### Problem details
Exactly the lines from the start of the data below through the line that contains "camera: 40 degrees right, 0 degrees up" are to be copied, with pictures left out.

[Recorded data Boundary: Start]

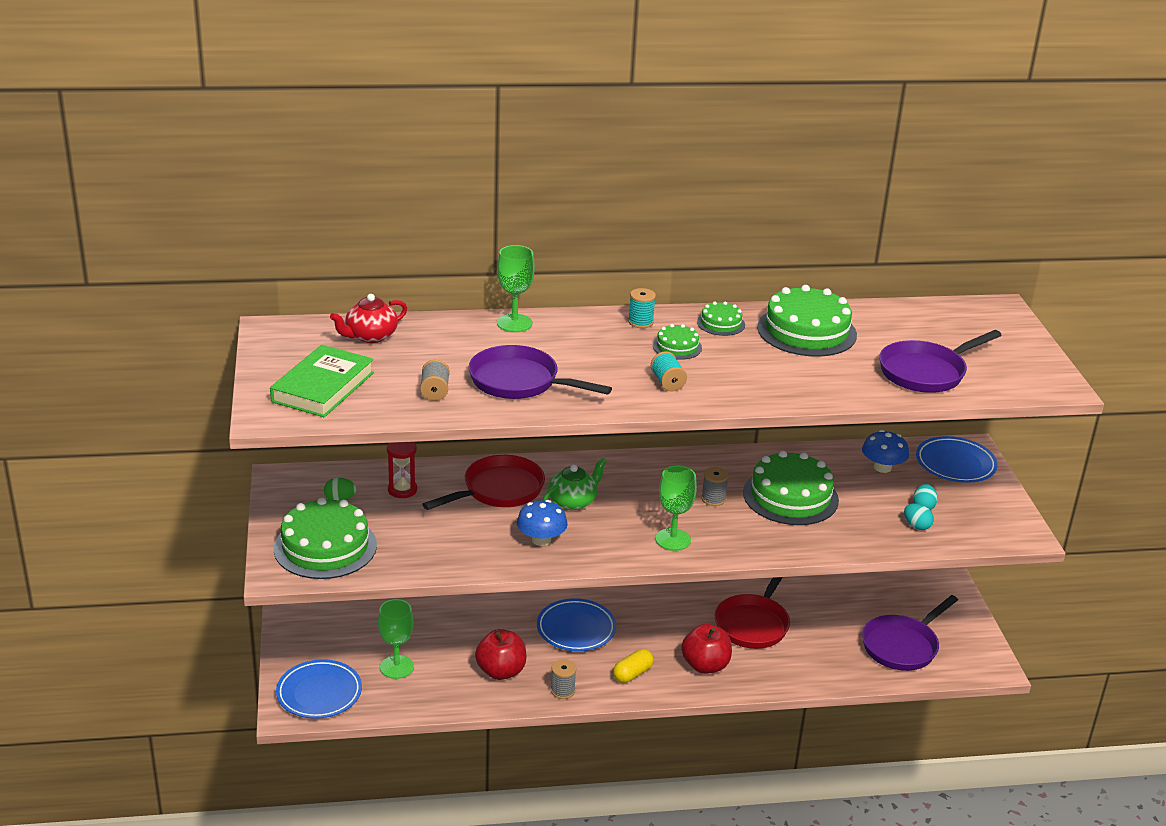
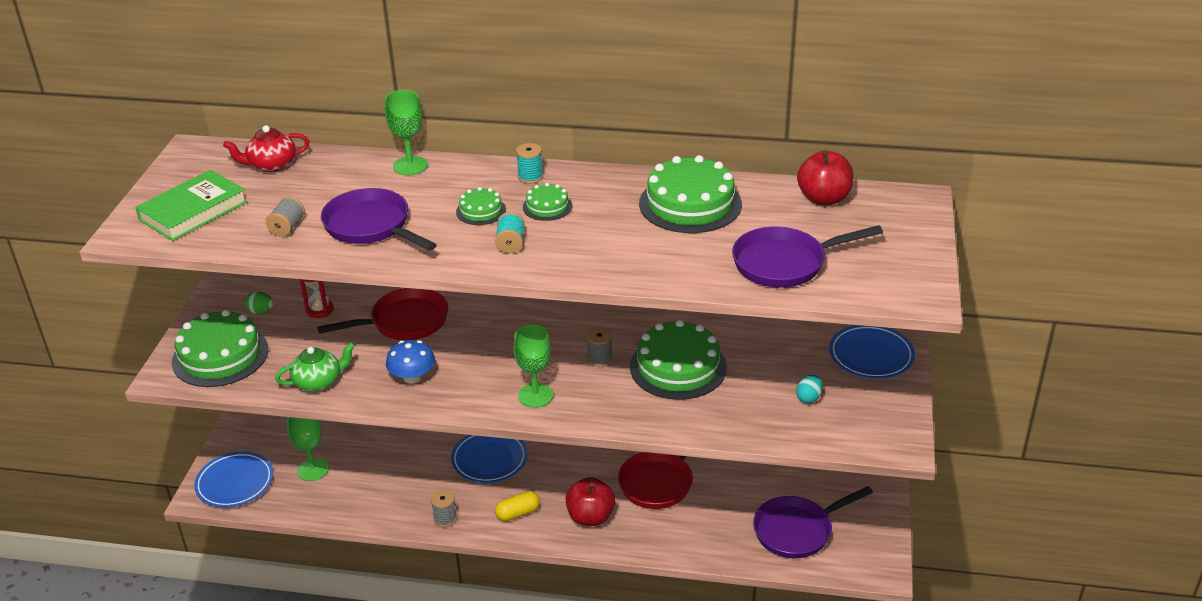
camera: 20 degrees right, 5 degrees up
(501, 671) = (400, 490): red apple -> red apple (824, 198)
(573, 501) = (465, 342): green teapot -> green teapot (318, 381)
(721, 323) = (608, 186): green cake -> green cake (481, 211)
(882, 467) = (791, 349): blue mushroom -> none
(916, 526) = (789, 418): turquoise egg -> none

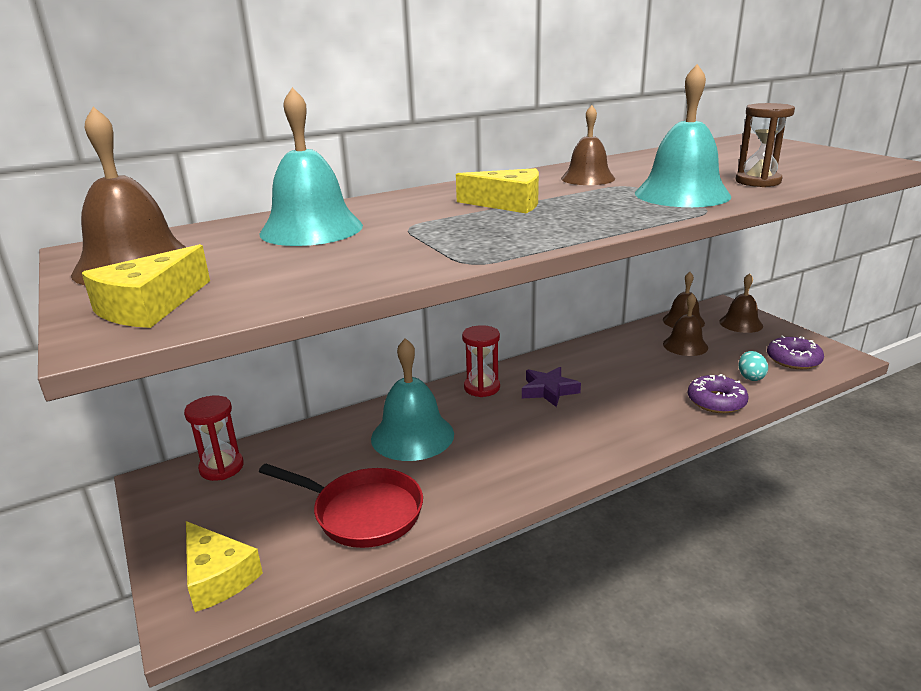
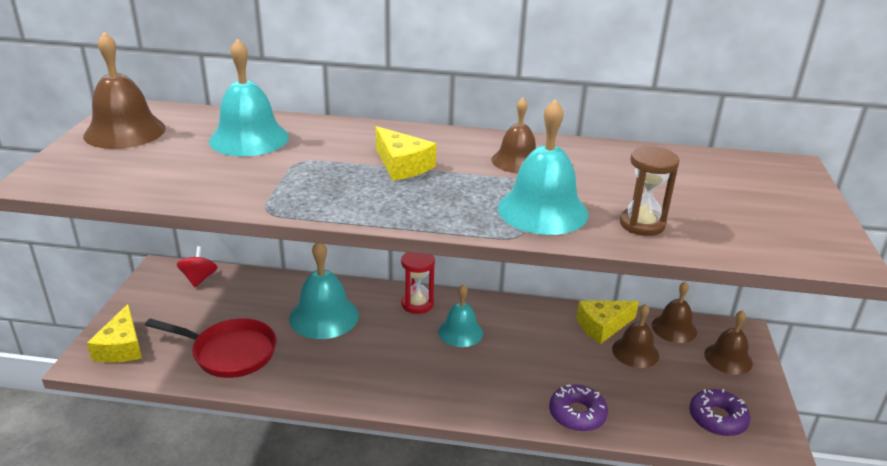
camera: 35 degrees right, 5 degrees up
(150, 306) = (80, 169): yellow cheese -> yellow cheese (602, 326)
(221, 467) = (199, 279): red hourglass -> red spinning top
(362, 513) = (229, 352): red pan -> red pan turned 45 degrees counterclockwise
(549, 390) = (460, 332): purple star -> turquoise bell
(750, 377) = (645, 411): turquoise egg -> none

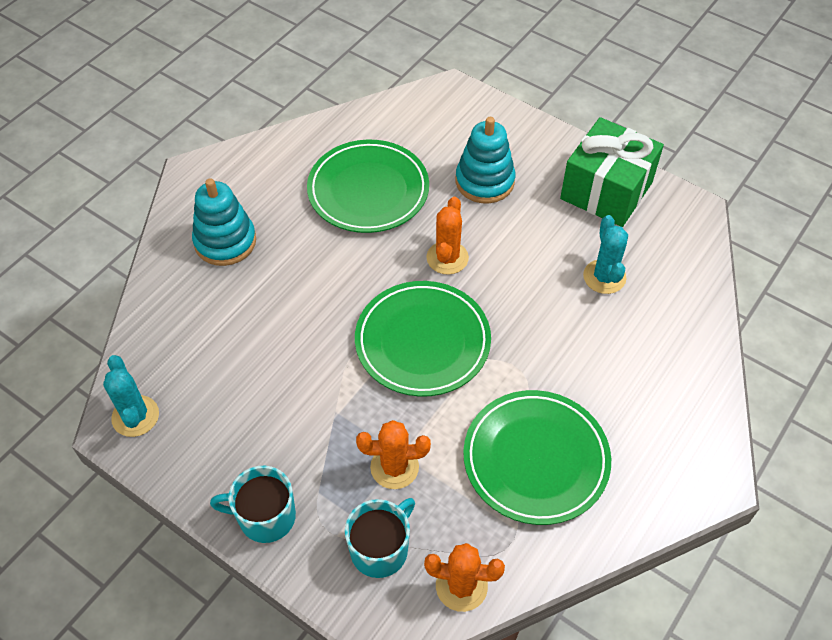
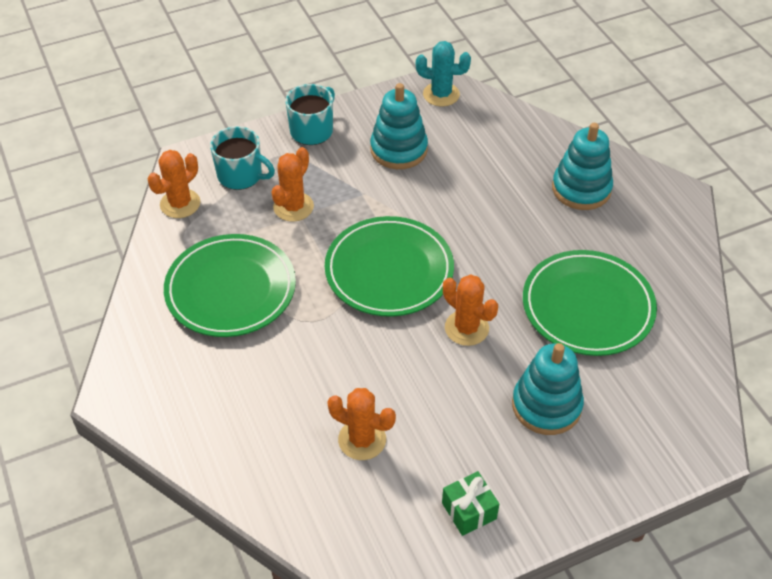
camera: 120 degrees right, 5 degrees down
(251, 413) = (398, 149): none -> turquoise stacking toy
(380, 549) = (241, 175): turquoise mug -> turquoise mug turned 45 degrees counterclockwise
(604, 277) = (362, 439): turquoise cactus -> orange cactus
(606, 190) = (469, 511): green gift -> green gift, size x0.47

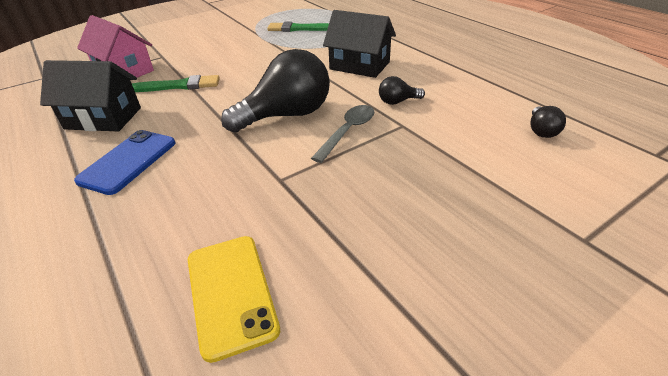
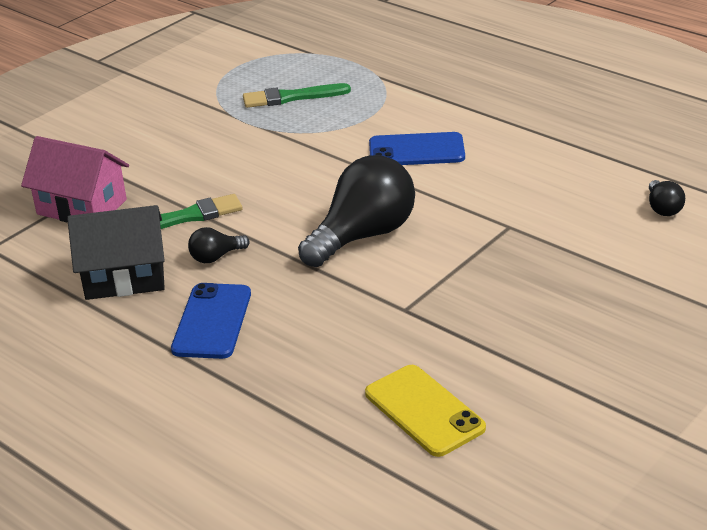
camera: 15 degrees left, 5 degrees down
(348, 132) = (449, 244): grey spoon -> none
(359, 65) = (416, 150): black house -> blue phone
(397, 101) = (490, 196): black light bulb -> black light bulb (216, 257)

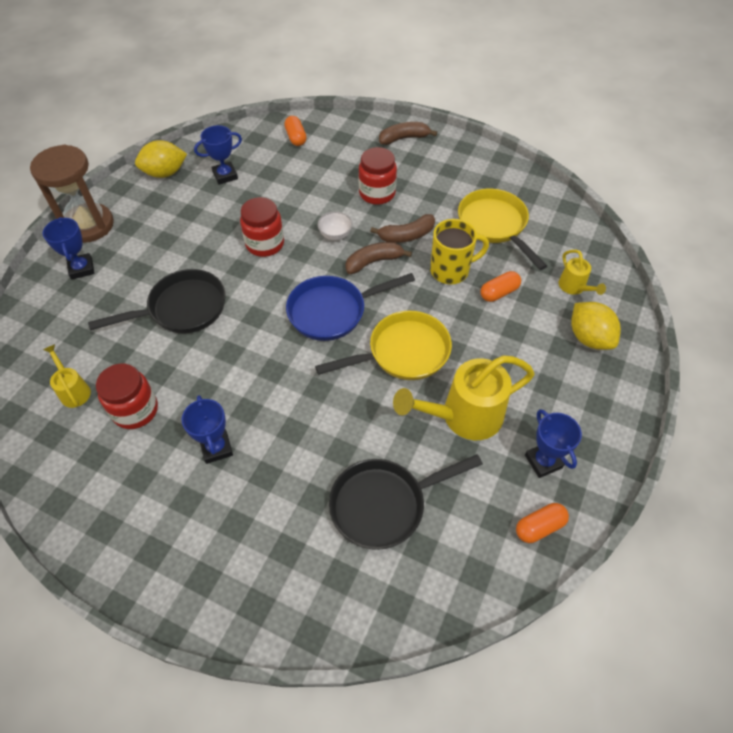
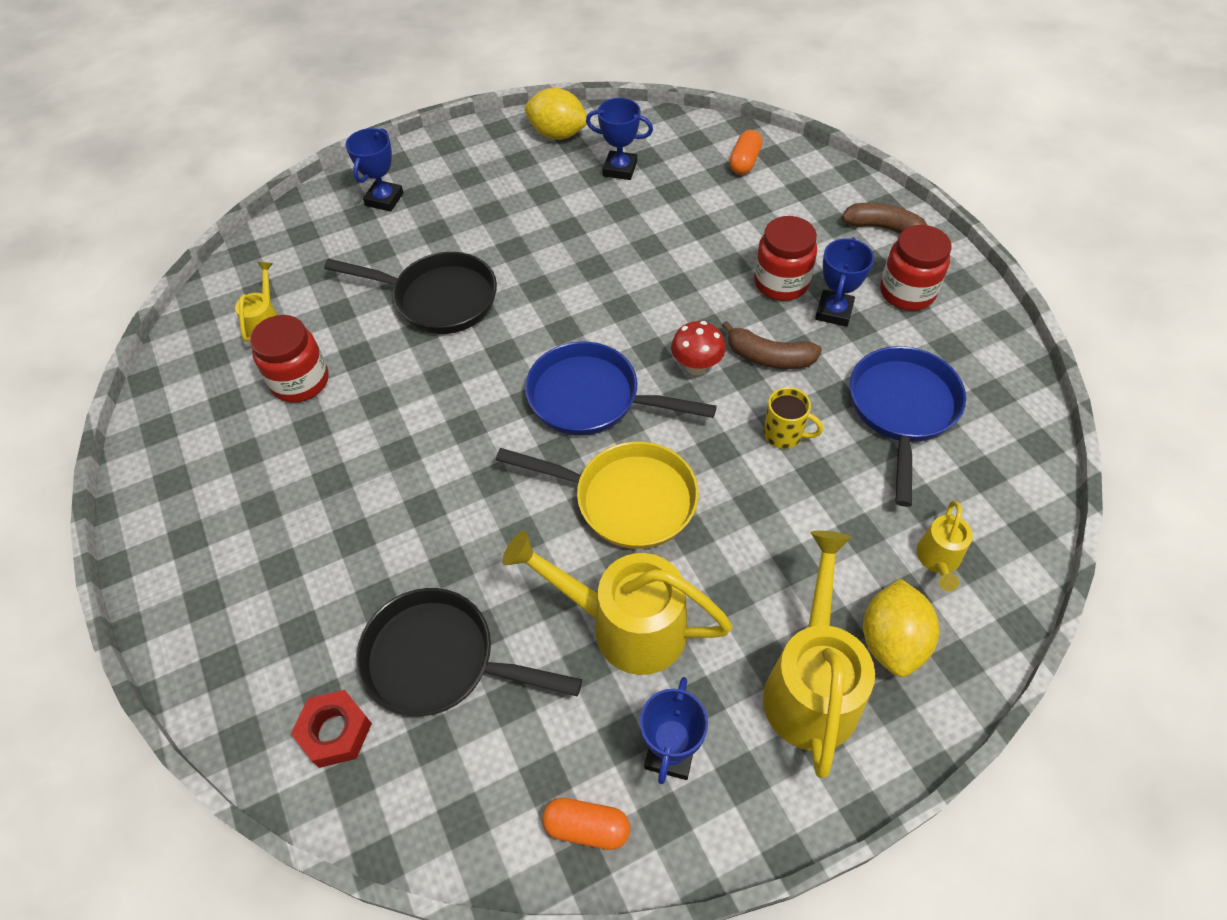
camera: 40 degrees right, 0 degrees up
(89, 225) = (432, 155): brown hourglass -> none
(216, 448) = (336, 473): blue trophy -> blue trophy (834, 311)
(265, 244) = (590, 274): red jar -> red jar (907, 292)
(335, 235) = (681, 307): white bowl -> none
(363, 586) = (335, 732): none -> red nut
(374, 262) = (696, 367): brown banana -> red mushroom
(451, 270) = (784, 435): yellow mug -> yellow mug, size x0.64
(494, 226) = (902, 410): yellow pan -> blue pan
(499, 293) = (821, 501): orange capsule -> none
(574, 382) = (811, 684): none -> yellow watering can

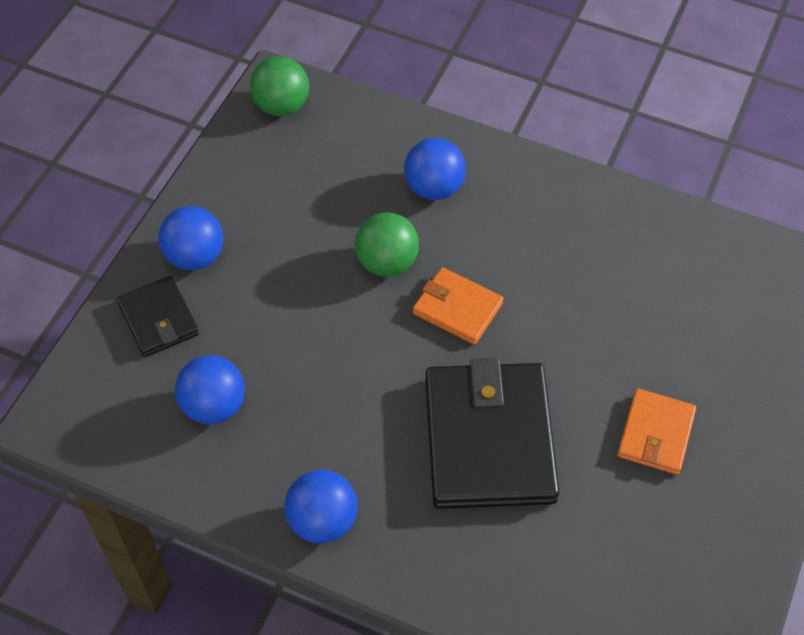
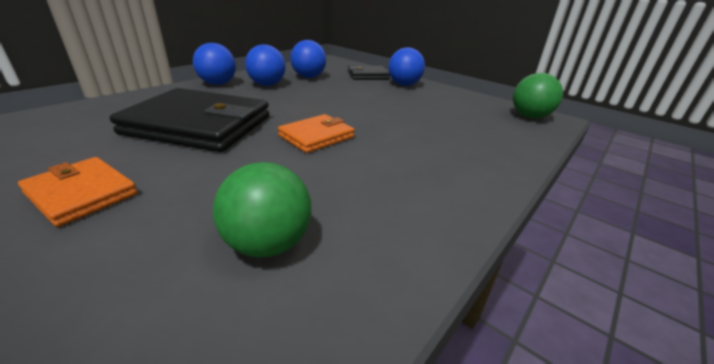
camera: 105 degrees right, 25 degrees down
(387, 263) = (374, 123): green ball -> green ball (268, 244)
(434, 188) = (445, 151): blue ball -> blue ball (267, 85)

[Recorded data Boundary: End]

### Answer to the exercise
camera: 20 degrees right, 5 degrees up
(501, 671) = (400, 490): red apple -> red apple (824, 198)
(573, 501) = (465, 342): green teapot -> green teapot (318, 381)
(721, 323) = (608, 186): green cake -> green cake (481, 211)
(882, 467) = (791, 349): blue mushroom -> none
(916, 526) = (789, 418): turquoise egg -> none

camera: 35 degrees right, 5 degrees up
(150, 306) = (80, 169): yellow cheese -> yellow cheese (602, 326)
(221, 467) = (199, 279): red hourglass -> red spinning top
(362, 513) = (229, 352): red pan -> red pan turned 45 degrees counterclockwise
(549, 390) = (460, 332): purple star -> turquoise bell
(750, 377) = (645, 411): turquoise egg -> none

camera: 120 degrees right, 5 degrees down
(251, 413) = (398, 149): none -> turquoise stacking toy
(380, 549) = (241, 175): turquoise mug -> turquoise mug turned 45 degrees counterclockwise
(604, 277) = (362, 439): turquoise cactus -> orange cactus
(606, 190) = (469, 511): green gift -> green gift, size x0.47

camera: 15 degrees left, 5 degrees down
(348, 132) = (449, 244): grey spoon -> none
(359, 65) = (416, 150): black house -> blue phone
(397, 101) = (490, 196): black light bulb -> black light bulb (216, 257)

camera: 40 degrees right, 0 degrees up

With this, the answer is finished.